- _To do_
Copy each of the entries below word for word, leaving every line unchanged.

Records from a data source:
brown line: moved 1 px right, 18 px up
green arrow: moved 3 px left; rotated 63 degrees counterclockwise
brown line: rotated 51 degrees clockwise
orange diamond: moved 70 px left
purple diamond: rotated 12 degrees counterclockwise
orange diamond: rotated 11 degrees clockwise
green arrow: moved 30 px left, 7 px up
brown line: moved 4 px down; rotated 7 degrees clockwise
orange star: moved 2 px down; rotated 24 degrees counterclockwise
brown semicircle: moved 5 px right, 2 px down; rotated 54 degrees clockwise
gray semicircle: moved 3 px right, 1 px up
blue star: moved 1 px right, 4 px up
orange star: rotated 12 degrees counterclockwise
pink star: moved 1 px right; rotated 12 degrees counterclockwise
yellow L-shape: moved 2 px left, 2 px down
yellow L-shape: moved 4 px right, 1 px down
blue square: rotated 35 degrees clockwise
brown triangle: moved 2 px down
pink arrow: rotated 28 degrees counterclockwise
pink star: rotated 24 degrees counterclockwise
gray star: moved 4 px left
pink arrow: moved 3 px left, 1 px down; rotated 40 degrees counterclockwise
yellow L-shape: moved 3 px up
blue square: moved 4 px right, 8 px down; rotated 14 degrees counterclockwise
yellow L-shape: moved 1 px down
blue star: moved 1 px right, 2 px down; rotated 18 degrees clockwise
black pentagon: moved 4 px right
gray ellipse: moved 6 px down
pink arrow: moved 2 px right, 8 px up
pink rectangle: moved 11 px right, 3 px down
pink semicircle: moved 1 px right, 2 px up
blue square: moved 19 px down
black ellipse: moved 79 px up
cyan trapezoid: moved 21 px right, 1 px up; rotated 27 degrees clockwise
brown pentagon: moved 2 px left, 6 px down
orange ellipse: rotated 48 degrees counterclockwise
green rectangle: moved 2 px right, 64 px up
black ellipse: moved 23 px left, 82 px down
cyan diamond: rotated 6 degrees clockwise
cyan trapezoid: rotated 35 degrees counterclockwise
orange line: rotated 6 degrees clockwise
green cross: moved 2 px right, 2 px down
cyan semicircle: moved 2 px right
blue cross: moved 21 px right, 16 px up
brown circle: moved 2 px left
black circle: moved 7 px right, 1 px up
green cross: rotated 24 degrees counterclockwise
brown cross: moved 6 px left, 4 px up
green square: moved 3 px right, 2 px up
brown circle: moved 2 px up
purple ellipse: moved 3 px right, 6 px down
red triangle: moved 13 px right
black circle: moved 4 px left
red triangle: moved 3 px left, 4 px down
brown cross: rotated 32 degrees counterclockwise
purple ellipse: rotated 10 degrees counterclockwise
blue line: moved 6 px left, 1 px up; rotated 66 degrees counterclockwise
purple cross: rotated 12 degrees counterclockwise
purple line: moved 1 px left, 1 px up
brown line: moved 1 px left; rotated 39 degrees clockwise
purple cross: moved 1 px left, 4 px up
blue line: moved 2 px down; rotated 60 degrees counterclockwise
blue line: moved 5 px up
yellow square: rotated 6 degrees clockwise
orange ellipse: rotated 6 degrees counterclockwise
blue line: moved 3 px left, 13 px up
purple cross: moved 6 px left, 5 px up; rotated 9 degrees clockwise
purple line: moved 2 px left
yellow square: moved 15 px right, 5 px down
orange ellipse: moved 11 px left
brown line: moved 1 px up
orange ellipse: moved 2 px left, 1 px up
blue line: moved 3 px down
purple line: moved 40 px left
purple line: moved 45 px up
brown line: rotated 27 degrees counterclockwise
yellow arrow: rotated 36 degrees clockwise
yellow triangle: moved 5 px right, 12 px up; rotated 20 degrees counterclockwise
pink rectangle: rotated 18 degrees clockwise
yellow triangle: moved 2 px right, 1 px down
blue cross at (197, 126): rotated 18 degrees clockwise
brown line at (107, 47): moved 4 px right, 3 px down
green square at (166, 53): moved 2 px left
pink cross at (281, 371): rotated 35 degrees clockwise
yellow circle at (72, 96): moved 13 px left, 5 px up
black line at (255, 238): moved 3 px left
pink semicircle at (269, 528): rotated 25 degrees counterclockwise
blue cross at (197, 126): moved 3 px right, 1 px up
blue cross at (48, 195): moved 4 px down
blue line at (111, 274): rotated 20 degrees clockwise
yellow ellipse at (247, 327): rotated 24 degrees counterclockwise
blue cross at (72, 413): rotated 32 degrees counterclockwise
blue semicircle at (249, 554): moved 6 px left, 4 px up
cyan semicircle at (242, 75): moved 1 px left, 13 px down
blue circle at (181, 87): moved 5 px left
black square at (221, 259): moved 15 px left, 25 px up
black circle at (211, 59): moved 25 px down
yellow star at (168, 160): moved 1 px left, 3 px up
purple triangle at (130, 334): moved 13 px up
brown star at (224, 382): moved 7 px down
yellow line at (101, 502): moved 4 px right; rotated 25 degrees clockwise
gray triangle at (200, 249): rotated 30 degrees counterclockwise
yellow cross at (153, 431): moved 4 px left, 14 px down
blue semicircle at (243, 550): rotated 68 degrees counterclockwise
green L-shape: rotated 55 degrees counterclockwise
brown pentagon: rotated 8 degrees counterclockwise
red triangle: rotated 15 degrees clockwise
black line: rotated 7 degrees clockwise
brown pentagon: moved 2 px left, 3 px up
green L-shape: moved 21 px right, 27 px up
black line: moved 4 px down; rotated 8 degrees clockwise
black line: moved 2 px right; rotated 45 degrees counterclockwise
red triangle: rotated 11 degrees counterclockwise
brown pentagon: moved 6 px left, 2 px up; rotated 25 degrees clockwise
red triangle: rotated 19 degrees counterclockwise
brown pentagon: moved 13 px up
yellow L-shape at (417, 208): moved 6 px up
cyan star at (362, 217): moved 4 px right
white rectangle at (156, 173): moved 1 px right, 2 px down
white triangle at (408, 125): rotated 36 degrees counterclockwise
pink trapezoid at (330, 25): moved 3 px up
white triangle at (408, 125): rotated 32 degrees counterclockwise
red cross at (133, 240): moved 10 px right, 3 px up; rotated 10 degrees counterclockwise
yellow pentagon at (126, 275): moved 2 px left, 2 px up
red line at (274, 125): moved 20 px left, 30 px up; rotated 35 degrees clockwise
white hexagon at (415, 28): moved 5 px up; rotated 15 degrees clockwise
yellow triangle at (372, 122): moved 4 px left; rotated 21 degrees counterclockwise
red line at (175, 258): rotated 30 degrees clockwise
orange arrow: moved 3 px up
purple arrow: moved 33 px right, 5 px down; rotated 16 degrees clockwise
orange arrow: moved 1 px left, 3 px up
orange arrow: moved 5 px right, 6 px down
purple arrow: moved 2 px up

- _Output of the task_
brown line: moved 1 px right, 18 px up
green arrow: moved 3 px left; rotated 63 degrees counterclockwise
brown line: rotated 51 degrees clockwise
orange diamond: moved 70 px left
purple diamond: rotated 12 degrees counterclockwise
orange diamond: rotated 11 degrees clockwise
green arrow: moved 30 px left, 7 px up
brown line: moved 4 px down; rotated 7 degrees clockwise
orange star: moved 2 px down; rotated 24 degrees counterclockwise
brown semicircle: moved 5 px right, 2 px down; rotated 54 degrees clockwise
gray semicircle: moved 3 px right, 1 px up
blue star: moved 1 px right, 4 px up
orange star: rotated 12 degrees counterclockwise
pink star: moved 1 px right; rotated 12 degrees counterclockwise
yellow L-shape: moved 2 px left, 2 px down
yellow L-shape: moved 4 px right, 1 px down
blue square: rotated 35 degrees clockwise
brown triangle: moved 2 px down
pink arrow: rotated 28 degrees counterclockwise
pink star: rotated 24 degrees counterclockwise
gray star: moved 4 px left
pink arrow: moved 3 px left, 1 px down; rotated 40 degrees counterclockwise
yellow L-shape: moved 3 px up
blue square: moved 4 px right, 8 px down; rotated 14 degrees counterclockwise
yellow L-shape: moved 1 px down
blue star: moved 1 px right, 2 px down; rotated 18 degrees clockwise
black pentagon: moved 4 px right
gray ellipse: moved 6 px down
pink arrow: moved 2 px right, 8 px up
pink rectangle: moved 11 px right, 3 px down
pink semicircle: moved 1 px right, 2 px up
blue square: moved 19 px down
black ellipse: moved 79 px up
cyan trapezoid: moved 21 px right, 1 px up; rotated 27 degrees clockwise
brown pentagon: moved 2 px left, 6 px down
orange ellipse: rotated 48 degrees counterclockwise
green rectangle: moved 2 px right, 64 px up
black ellipse: moved 23 px left, 82 px down
cyan diamond: rotated 6 degrees clockwise
cyan trapezoid: rotated 35 degrees counterclockwise
orange line: rotated 6 degrees clockwise
green cross: moved 2 px right, 2 px down
cyan semicircle: moved 2 px right
blue cross: moved 21 px right, 16 px up
brown circle: moved 2 px left
black circle: moved 7 px right, 1 px up
green cross: rotated 24 degrees counterclockwise
brown cross: moved 6 px left, 4 px up
green square: moved 3 px right, 2 px up
brown circle: moved 2 px up
purple ellipse: moved 3 px right, 6 px down
red triangle: moved 13 px right
black circle: moved 4 px left
red triangle: moved 3 px left, 4 px down
brown cross: rotated 32 degrees counterclockwise
purple ellipse: rotated 10 degrees counterclockwise
blue line: moved 6 px left, 1 px up; rotated 66 degrees counterclockwise
purple cross: rotated 12 degrees counterclockwise
purple line: moved 1 px left, 1 px up
brown line: moved 1 px left; rotated 39 degrees clockwise
purple cross: moved 1 px left, 4 px up
blue line: moved 2 px down; rotated 60 degrees counterclockwise
blue line: moved 5 px up
yellow square: rotated 6 degrees clockwise
orange ellipse: rotated 6 degrees counterclockwise
blue line: moved 3 px left, 13 px up
purple cross: moved 6 px left, 5 px up; rotated 9 degrees clockwise
purple line: moved 2 px left
yellow square: moved 15 px right, 5 px down
orange ellipse: moved 11 px left
brown line: moved 1 px up
orange ellipse: moved 2 px left, 1 px up
blue line: moved 3 px down
purple line: moved 40 px left
purple line: moved 45 px up
brown line: rotated 27 degrees counterclockwise
yellow arrow: rotated 36 degrees clockwise
yellow triangle: moved 5 px right, 12 px up; rotated 20 degrees counterclockwise
pink rectangle: rotated 18 degrees clockwise
yellow triangle: moved 2 px right, 1 px down
blue cross at (197, 126): rotated 18 degrees clockwise
brown line at (107, 47): moved 4 px right, 3 px down
green square at (166, 53): moved 2 px left
pink cross at (281, 371): rotated 35 degrees clockwise
yellow circle at (72, 96): moved 13 px left, 5 px up
black line at (255, 238): moved 3 px left
pink semicircle at (269, 528): rotated 25 degrees counterclockwise
blue cross at (197, 126): moved 3 px right, 1 px up
blue cross at (48, 195): moved 4 px down
blue line at (111, 274): rotated 20 degrees clockwise
yellow ellipse at (247, 327): rotated 24 degrees counterclockwise
blue cross at (72, 413): rotated 32 degrees counterclockwise
blue semicircle at (249, 554): moved 6 px left, 4 px up
cyan semicircle at (242, 75): moved 1 px left, 13 px down
blue circle at (181, 87): moved 5 px left
black square at (221, 259): moved 15 px left, 25 px up
black circle at (211, 59): moved 25 px down
yellow star at (168, 160): moved 1 px left, 3 px up
purple triangle at (130, 334): moved 13 px up
brown star at (224, 382): moved 7 px down
yellow line at (101, 502): moved 4 px right; rotated 25 degrees clockwise
gray triangle at (200, 249): rotated 30 degrees counterclockwise
yellow cross at (153, 431): moved 4 px left, 14 px down
blue semicircle at (243, 550): rotated 68 degrees counterclockwise
green L-shape: rotated 55 degrees counterclockwise
brown pentagon: rotated 8 degrees counterclockwise
red triangle: rotated 15 degrees clockwise
black line: rotated 7 degrees clockwise
brown pentagon: moved 2 px left, 3 px up
green L-shape: moved 21 px right, 27 px up
black line: moved 4 px down; rotated 8 degrees clockwise
black line: moved 2 px right; rotated 45 degrees counterclockwise
red triangle: rotated 11 degrees counterclockwise
brown pentagon: moved 6 px left, 2 px up; rotated 25 degrees clockwise
red triangle: rotated 19 degrees counterclockwise
brown pentagon: moved 13 px up
yellow L-shape at (417, 208): moved 6 px up
cyan star at (362, 217): moved 4 px right
white rectangle at (156, 173): moved 1 px right, 2 px down
white triangle at (408, 125): rotated 36 degrees counterclockwise
pink trapezoid at (330, 25): moved 3 px up
white triangle at (408, 125): rotated 32 degrees counterclockwise
red cross at (133, 240): moved 10 px right, 3 px up; rotated 10 degrees counterclockwise
yellow pentagon at (126, 275): moved 2 px left, 2 px up
red line at (274, 125): moved 20 px left, 30 px up; rotated 35 degrees clockwise
white hexagon at (415, 28): moved 5 px up; rotated 15 degrees clockwise
yellow triangle at (372, 122): moved 4 px left; rotated 21 degrees counterclockwise
red line at (175, 258): rotated 30 degrees clockwise
orange arrow: moved 3 px up
purple arrow: moved 33 px right, 5 px down; rotated 16 degrees clockwise
orange arrow: moved 1 px left, 3 px up
orange arrow: moved 5 px right, 6 px down
purple arrow: moved 2 px up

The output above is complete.